◆ Supplied material ◆
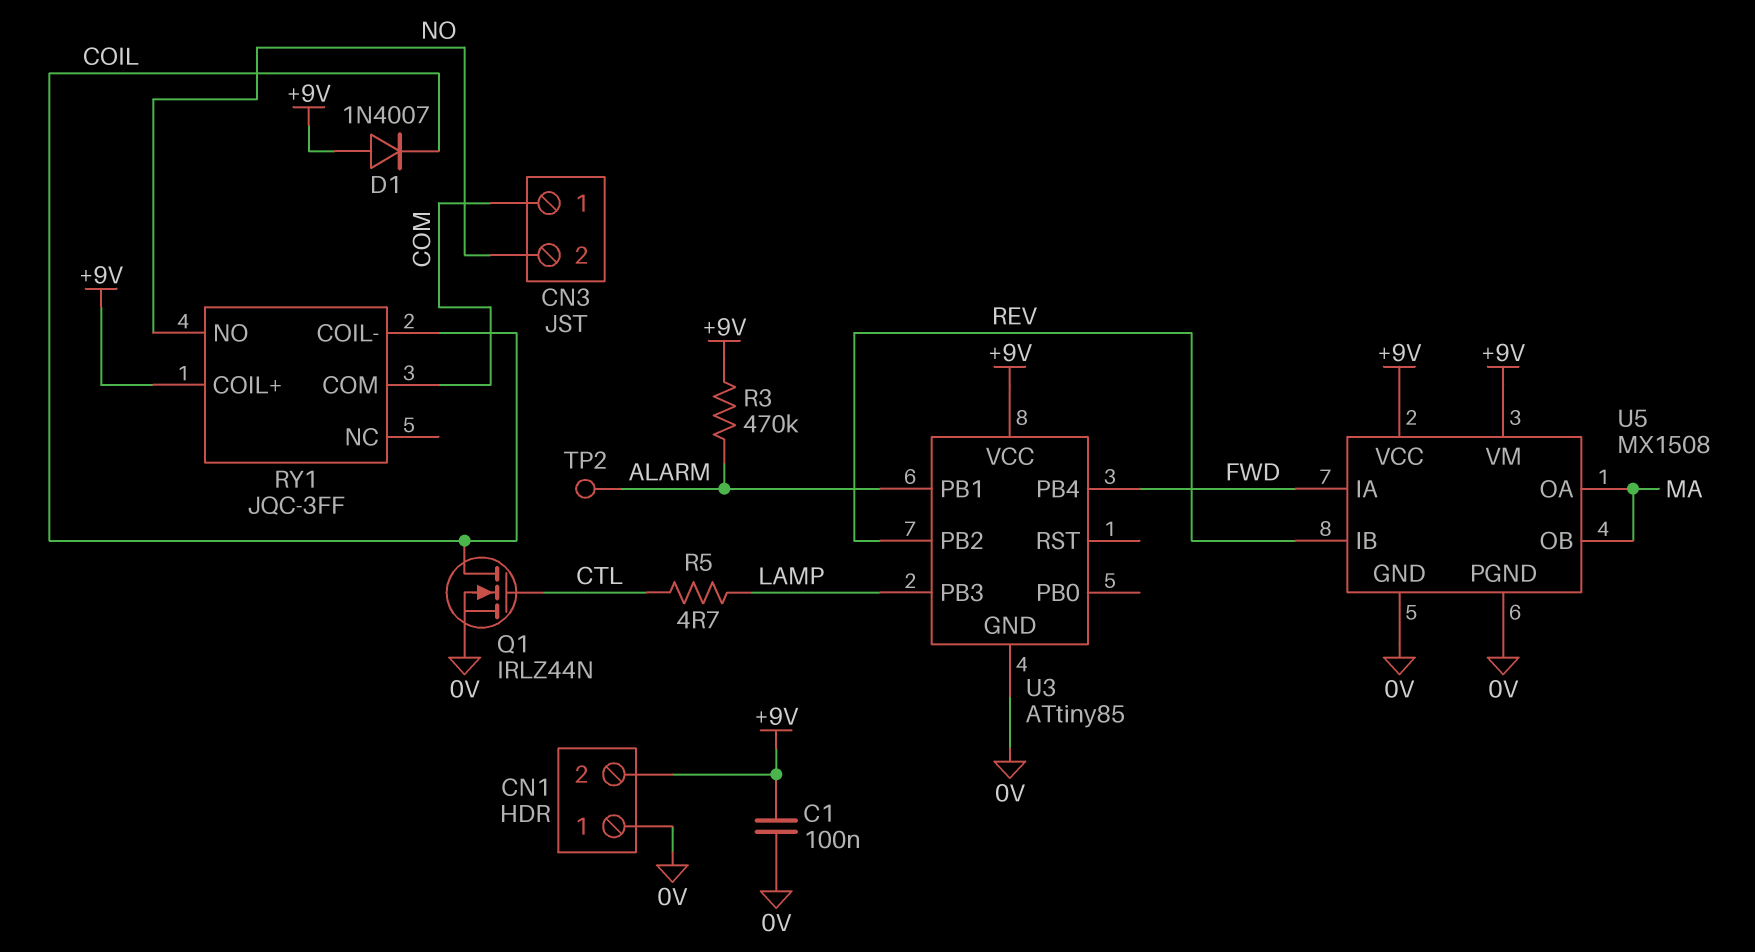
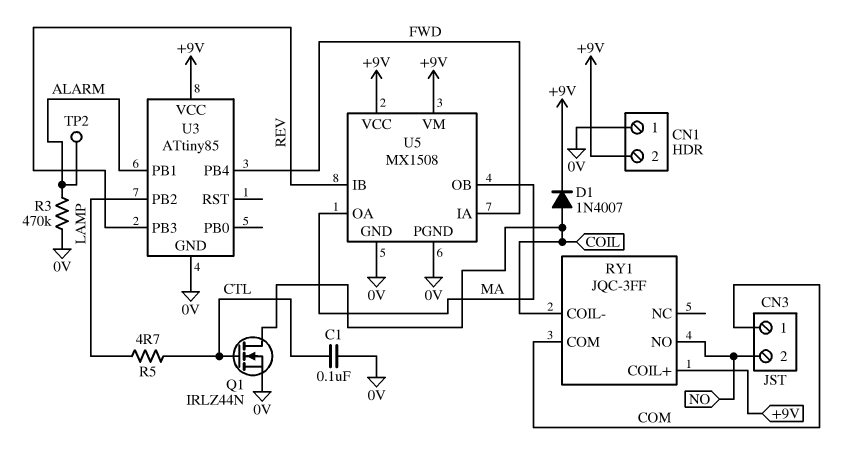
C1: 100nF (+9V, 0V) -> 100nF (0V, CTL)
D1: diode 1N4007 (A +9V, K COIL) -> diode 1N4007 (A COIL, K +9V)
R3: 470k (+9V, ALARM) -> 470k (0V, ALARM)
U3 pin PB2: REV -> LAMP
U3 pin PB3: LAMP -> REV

--

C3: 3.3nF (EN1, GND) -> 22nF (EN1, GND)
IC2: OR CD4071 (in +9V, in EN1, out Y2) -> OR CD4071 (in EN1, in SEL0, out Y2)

---

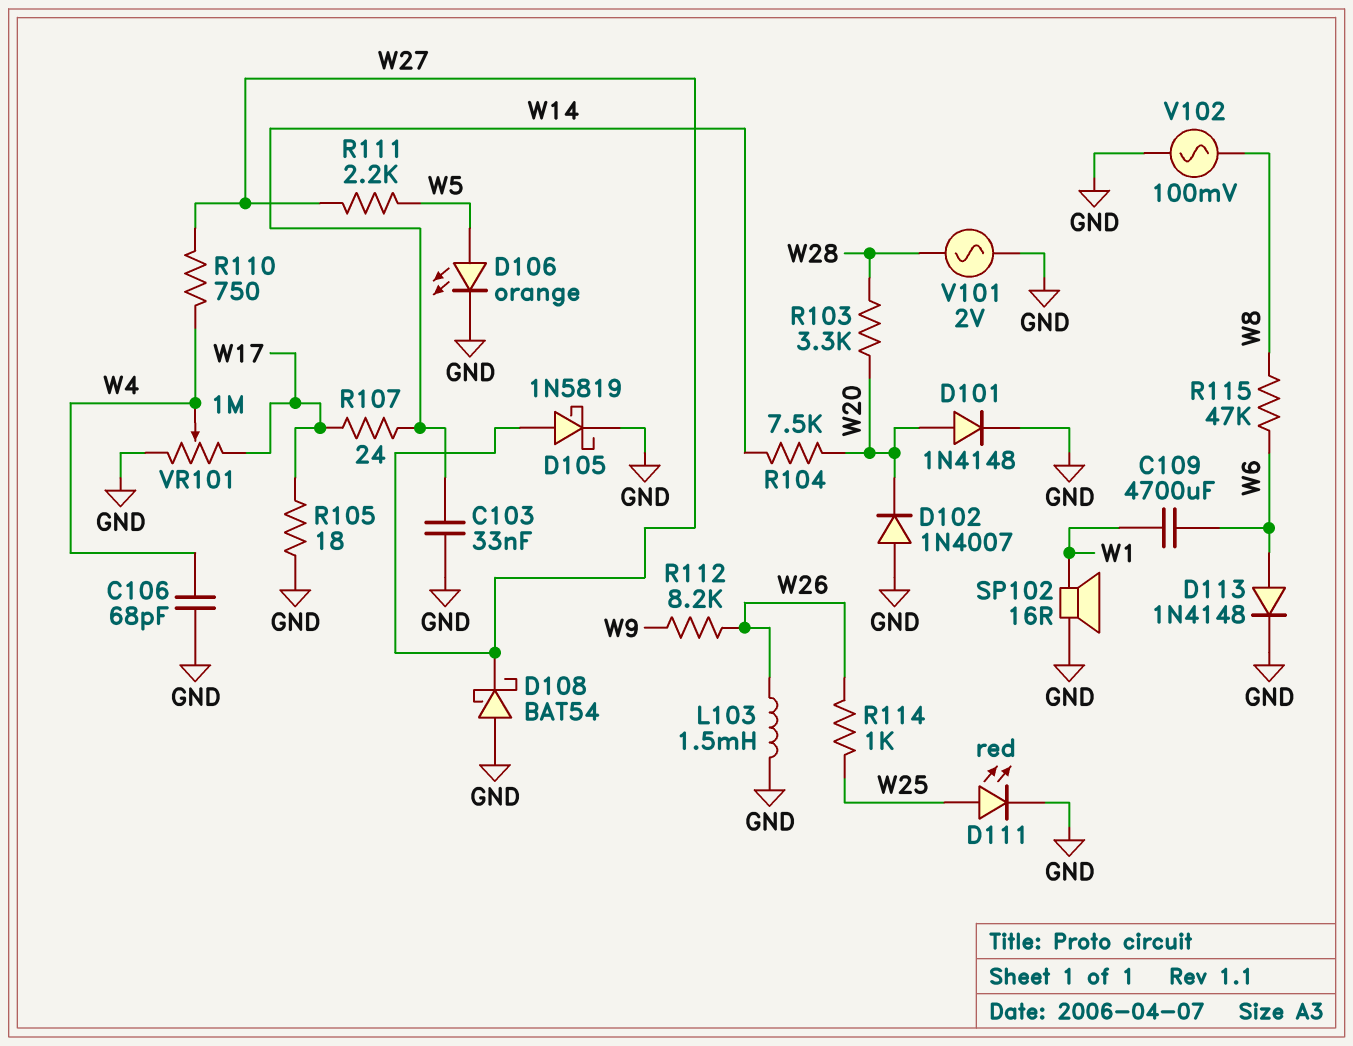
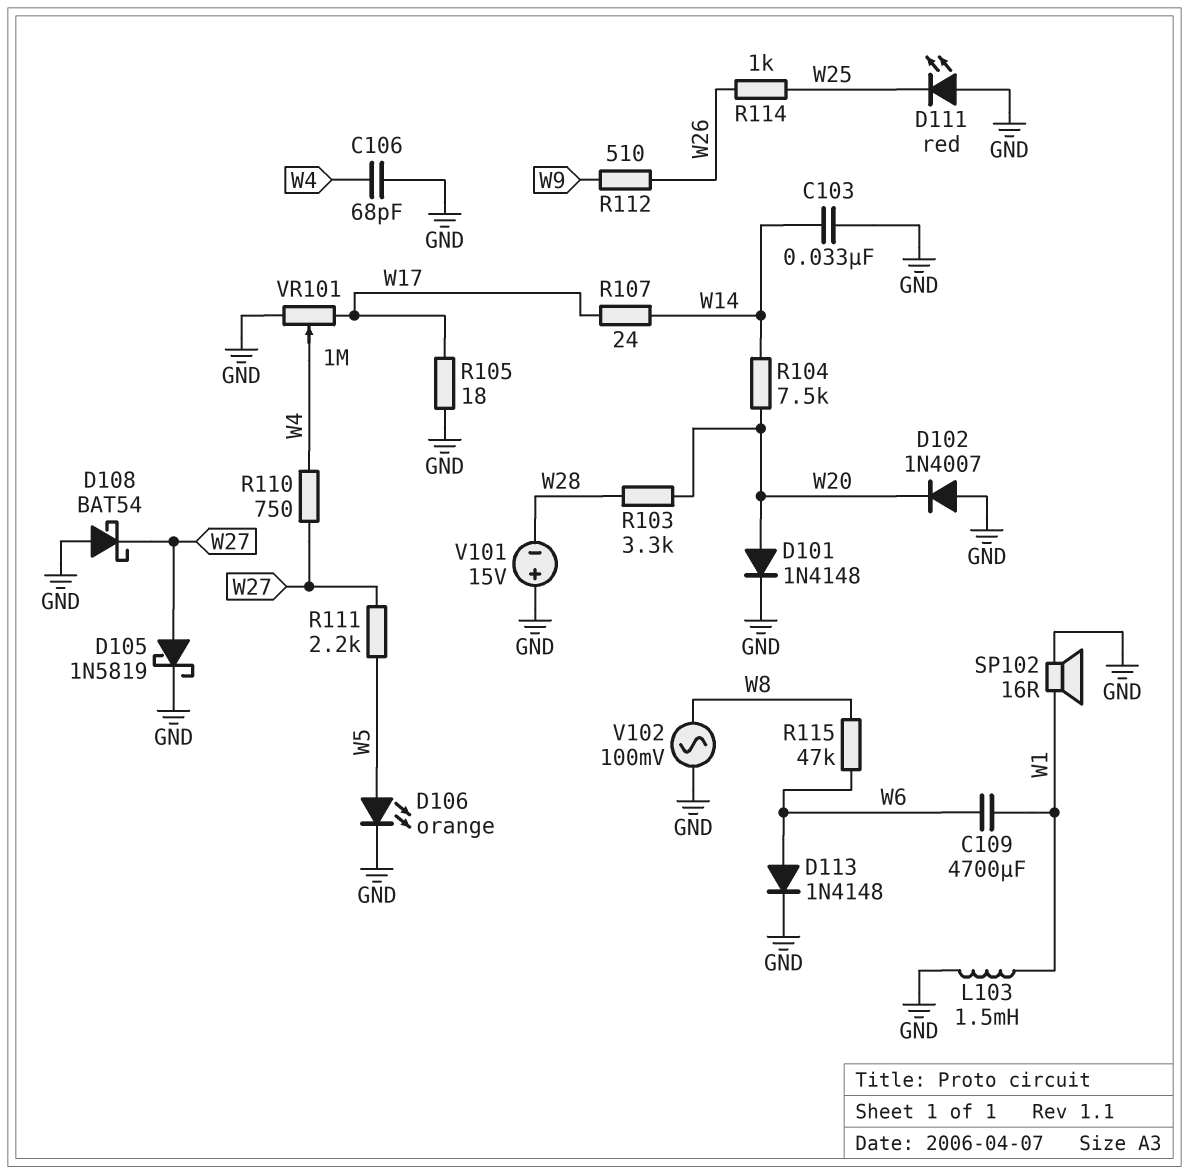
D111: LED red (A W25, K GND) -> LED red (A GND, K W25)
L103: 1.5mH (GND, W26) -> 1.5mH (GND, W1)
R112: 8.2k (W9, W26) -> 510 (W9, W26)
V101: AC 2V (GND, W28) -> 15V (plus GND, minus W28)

◆ Work to complete ◆
Tell how many lines in the listing include the string "LAMP", and write nothing but that number.

◆ Task result ◆
2